# Exercise aim
Count the lines in the material below that contain the string "than", matching case exactly. Give only the number.

# Exercise material
--- Start ---

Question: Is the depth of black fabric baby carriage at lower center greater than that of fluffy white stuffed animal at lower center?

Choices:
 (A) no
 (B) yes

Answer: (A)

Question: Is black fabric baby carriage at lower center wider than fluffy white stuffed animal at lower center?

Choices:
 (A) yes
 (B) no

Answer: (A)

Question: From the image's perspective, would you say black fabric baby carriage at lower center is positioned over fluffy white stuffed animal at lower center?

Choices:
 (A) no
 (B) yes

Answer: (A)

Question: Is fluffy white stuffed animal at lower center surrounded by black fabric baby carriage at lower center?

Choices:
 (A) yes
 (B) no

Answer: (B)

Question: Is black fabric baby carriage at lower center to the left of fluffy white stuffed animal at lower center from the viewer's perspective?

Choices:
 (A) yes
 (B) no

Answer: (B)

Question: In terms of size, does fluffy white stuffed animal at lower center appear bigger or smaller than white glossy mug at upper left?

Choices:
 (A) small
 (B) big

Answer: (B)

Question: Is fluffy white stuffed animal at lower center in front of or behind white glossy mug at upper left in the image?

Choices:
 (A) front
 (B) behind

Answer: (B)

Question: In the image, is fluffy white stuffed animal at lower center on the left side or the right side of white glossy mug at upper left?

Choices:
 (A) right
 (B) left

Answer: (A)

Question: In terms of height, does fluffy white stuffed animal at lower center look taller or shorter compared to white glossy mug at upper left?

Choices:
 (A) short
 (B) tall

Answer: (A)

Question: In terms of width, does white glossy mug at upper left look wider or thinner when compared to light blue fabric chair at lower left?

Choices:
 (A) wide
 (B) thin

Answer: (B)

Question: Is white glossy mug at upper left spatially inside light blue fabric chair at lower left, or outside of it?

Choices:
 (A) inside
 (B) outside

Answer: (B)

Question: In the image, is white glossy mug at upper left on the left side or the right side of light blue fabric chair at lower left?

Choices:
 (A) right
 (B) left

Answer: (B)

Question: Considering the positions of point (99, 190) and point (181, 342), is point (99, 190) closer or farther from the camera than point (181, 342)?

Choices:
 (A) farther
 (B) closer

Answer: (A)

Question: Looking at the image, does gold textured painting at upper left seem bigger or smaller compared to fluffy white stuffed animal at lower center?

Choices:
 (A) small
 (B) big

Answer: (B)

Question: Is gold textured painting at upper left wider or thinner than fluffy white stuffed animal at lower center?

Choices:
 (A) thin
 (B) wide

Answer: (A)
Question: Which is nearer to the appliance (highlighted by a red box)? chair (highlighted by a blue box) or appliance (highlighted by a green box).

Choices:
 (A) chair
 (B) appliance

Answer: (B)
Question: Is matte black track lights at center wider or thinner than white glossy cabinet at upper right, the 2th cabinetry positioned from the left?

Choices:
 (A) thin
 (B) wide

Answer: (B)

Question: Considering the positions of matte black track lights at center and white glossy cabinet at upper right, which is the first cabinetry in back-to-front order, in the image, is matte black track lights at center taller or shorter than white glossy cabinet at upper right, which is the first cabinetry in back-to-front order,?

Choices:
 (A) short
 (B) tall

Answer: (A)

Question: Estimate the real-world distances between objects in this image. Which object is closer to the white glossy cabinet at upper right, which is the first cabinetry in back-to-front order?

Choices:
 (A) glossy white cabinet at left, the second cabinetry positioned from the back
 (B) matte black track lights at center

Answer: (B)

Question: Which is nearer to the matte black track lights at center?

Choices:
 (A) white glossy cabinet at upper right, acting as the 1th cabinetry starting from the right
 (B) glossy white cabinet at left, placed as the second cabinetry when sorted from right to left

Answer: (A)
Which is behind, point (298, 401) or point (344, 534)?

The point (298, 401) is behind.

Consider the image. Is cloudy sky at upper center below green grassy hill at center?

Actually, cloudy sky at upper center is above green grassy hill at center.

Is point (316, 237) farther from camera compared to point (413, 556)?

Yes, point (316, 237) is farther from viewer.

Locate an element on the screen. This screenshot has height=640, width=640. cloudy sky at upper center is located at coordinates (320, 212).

--- End ---

# Final result
7